WHAT IS NEEDED | No pictures are to be included when the entries below are reproduced exactly.

AVAILABLE DATA |
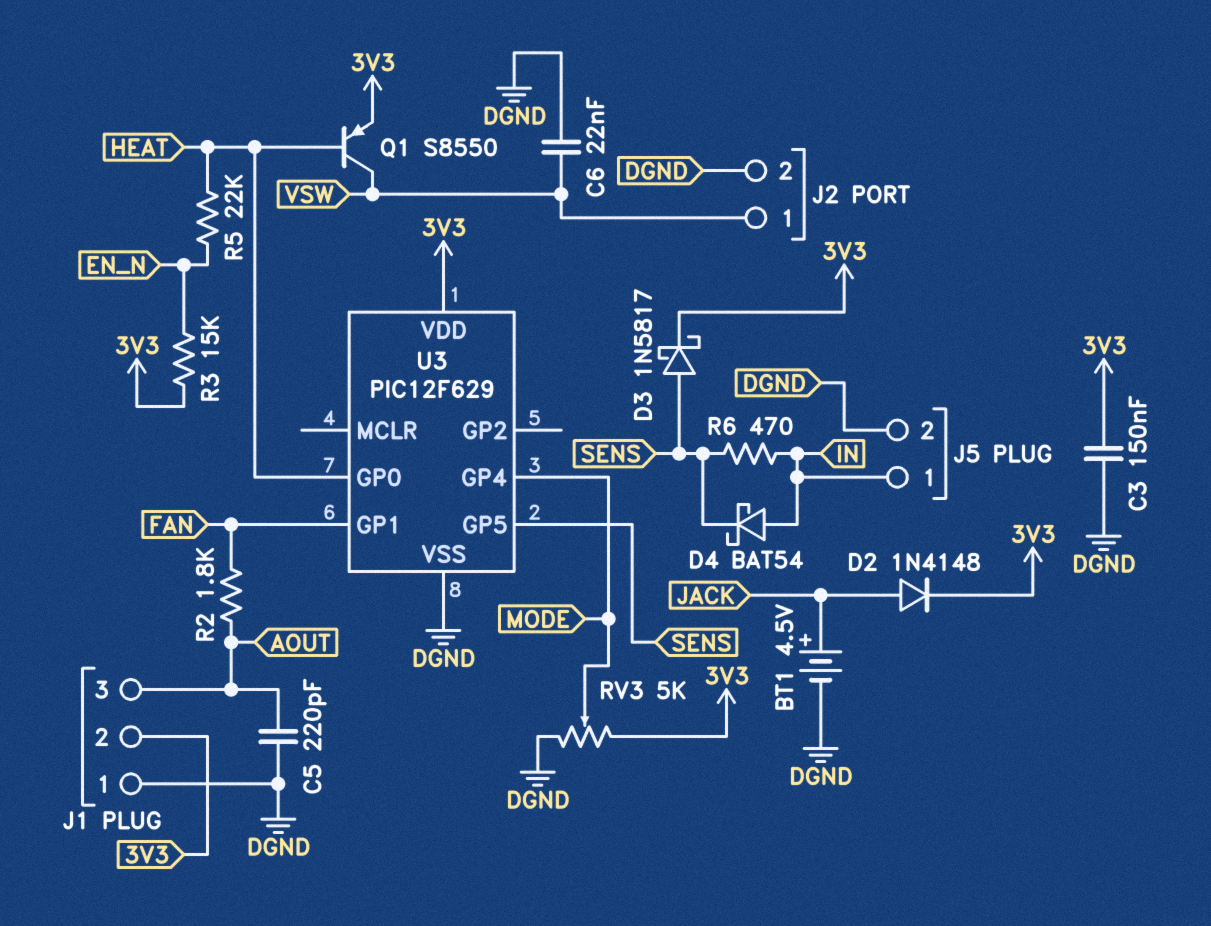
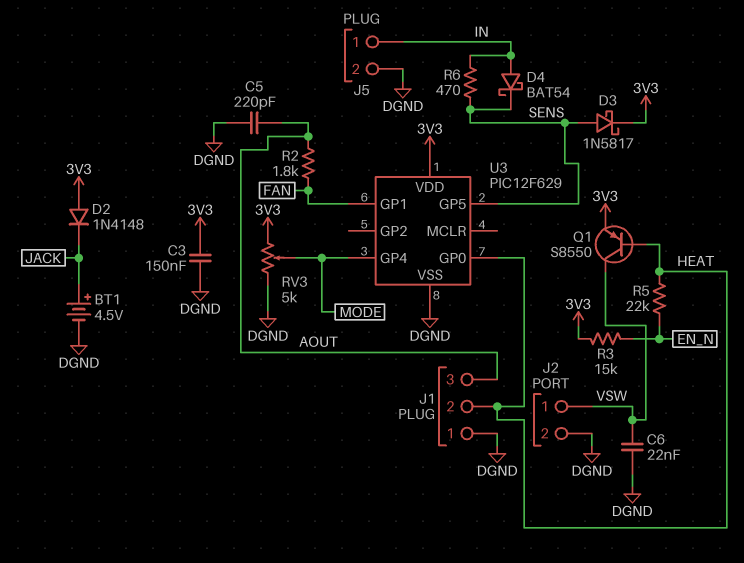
D2: diode 1N4148 (A JACK, K 3V3) -> diode 1N4148 (A 3V3, K JACK)
J1 pin 2: 3V3 -> HEAT

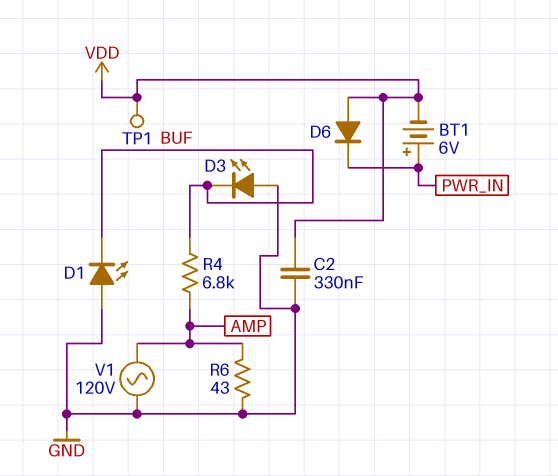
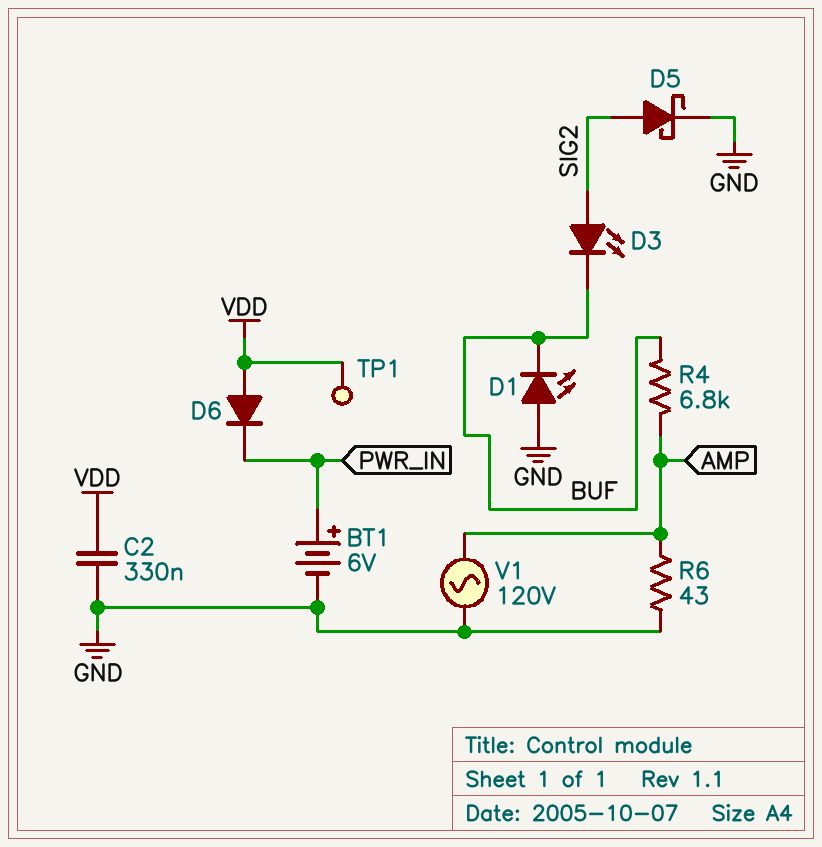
BT1: 6V (plus PWR_IN, minus VDD) -> 6V (plus PWR_IN, minus GND)
D3: LED (A GND, K BUF) -> LED (A SIG2, K BUF)
D5: none -> schottky (A SIG2, K GND)

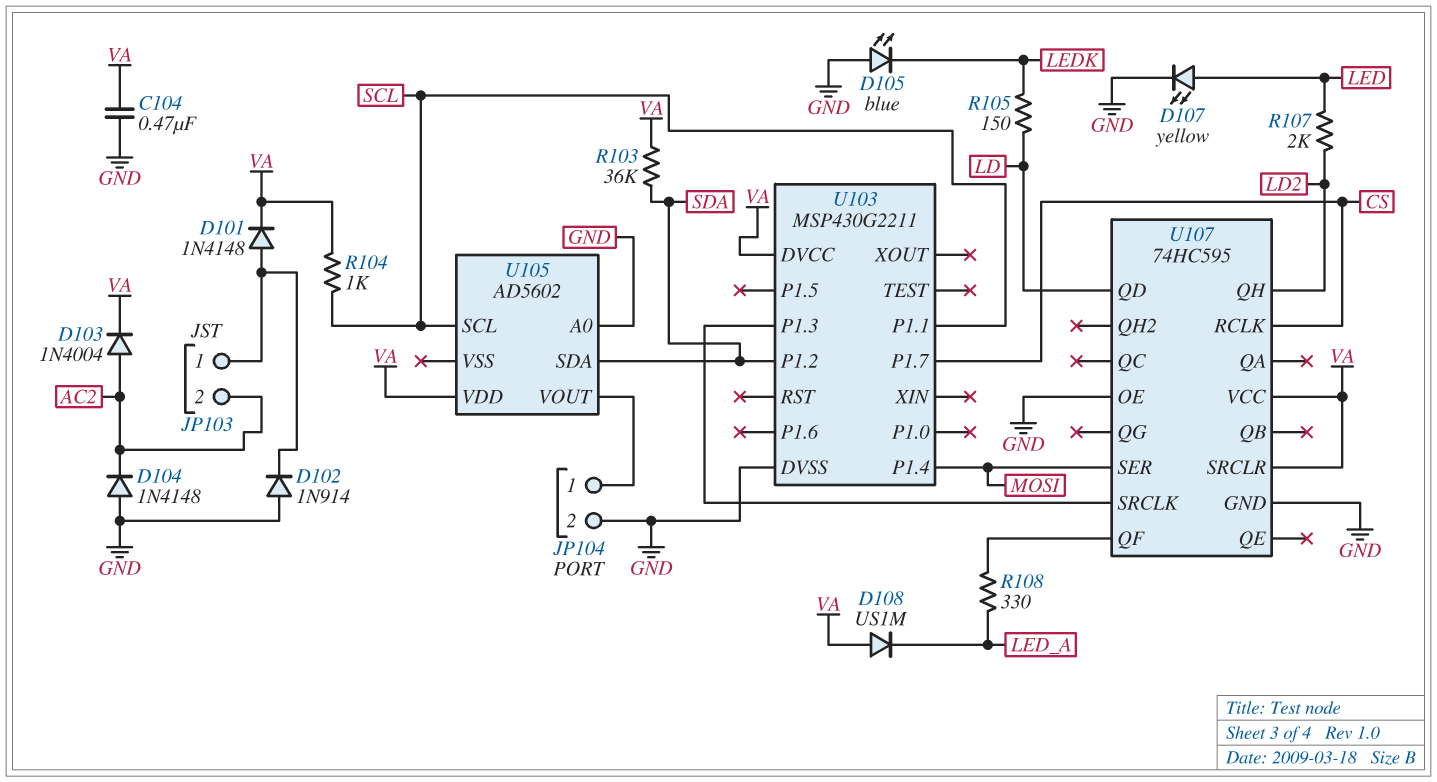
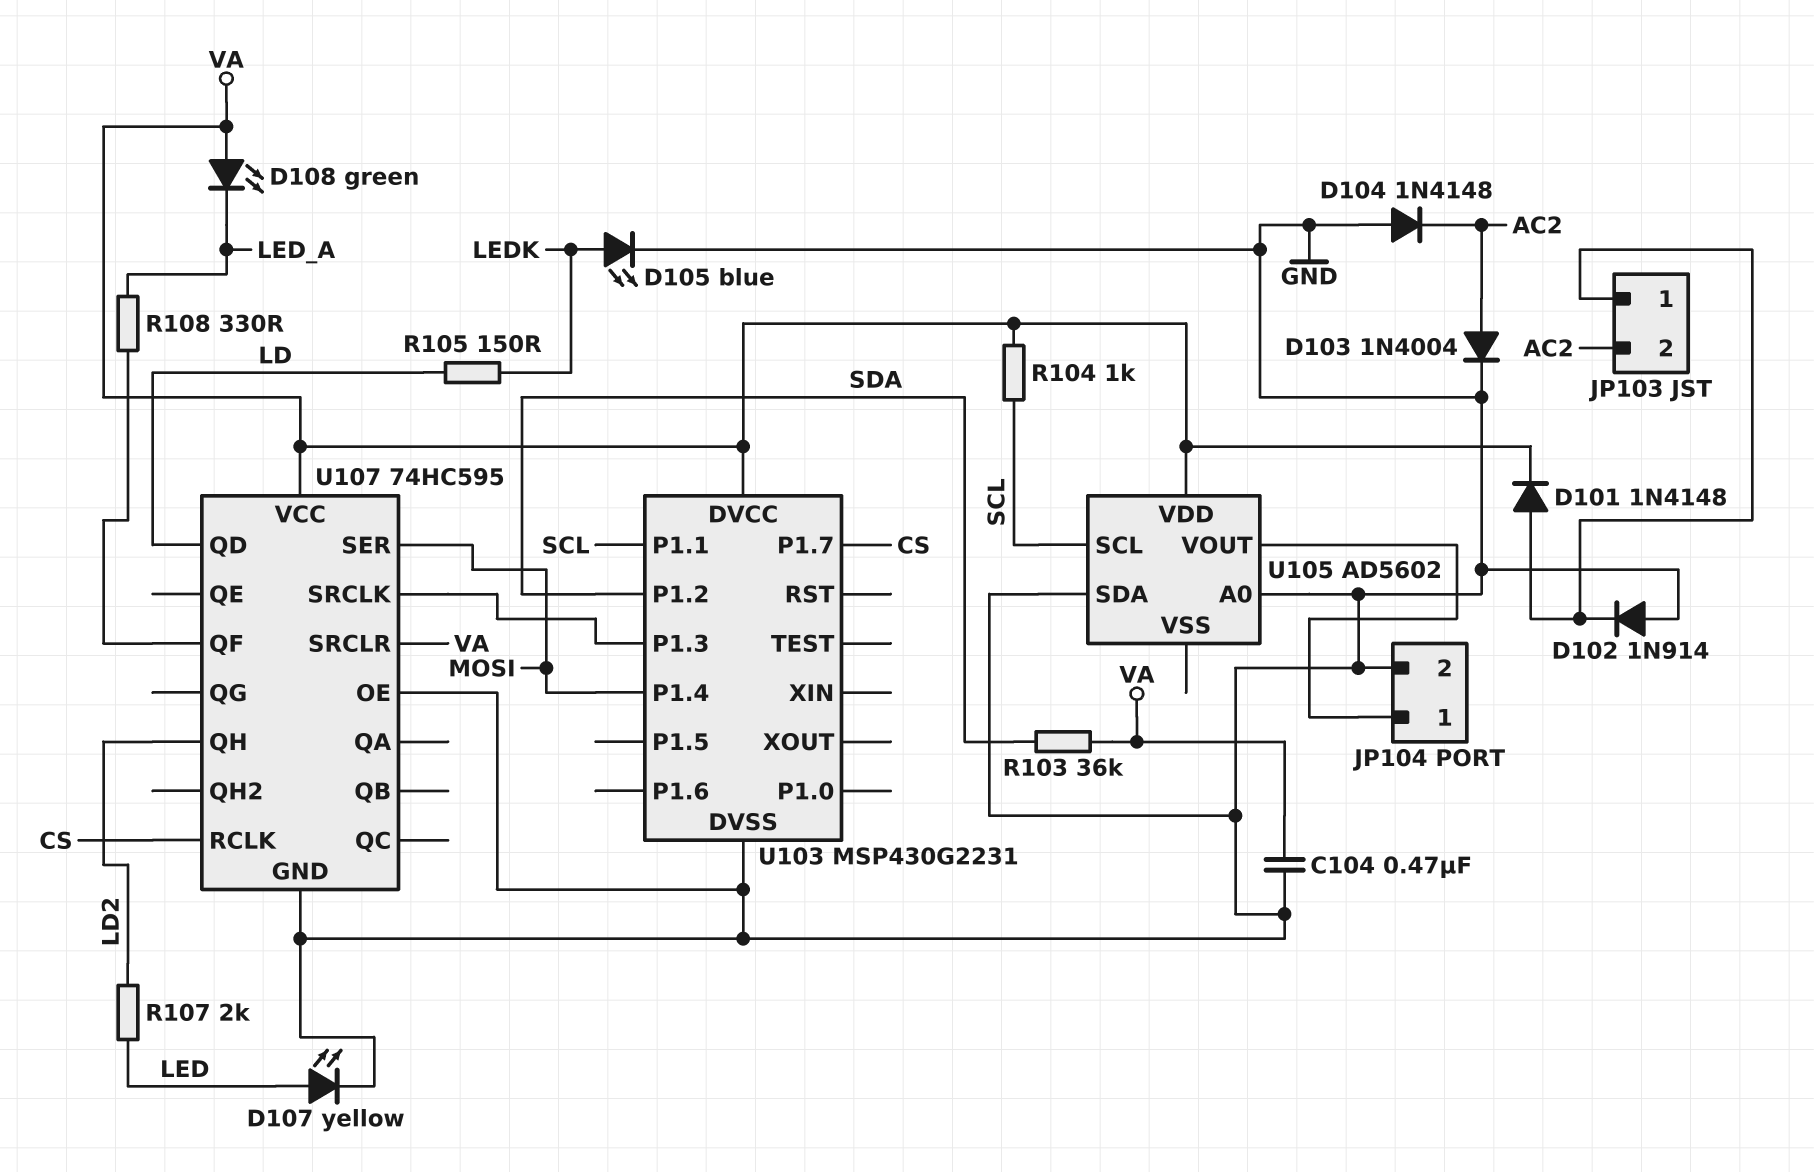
D103: diode 1N4004 (A AC2, K VA) -> diode 1N4004 (A AC2, K GND)
D105: LED blue (A GND, K LEDK) -> LED blue (A LEDK, K GND)
D108: diode US1M (A VA, K LED_A) -> LED green (A VA, K LED_A)
U103: MSP430G2211 -> MSP430G2231
U105 pin SDA: SDA -> GND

SOLVED PROBLEM |
D2: diode 1N4148 (A JACK, K 3V3) -> diode 1N4148 (A 3V3, K JACK)
J1 pin 2: 3V3 -> HEAT

BT1: 6V (plus PWR_IN, minus VDD) -> 6V (plus PWR_IN, minus GND)
D3: LED (A GND, K BUF) -> LED (A SIG2, K BUF)
D5: none -> schottky (A SIG2, K GND)

D103: diode 1N4004 (A AC2, K VA) -> diode 1N4004 (A AC2, K GND)
D105: LED blue (A GND, K LEDK) -> LED blue (A LEDK, K GND)
D108: diode US1M (A VA, K LED_A) -> LED green (A VA, K LED_A)
U103: MSP430G2211 -> MSP430G2231
U105 pin SDA: SDA -> GND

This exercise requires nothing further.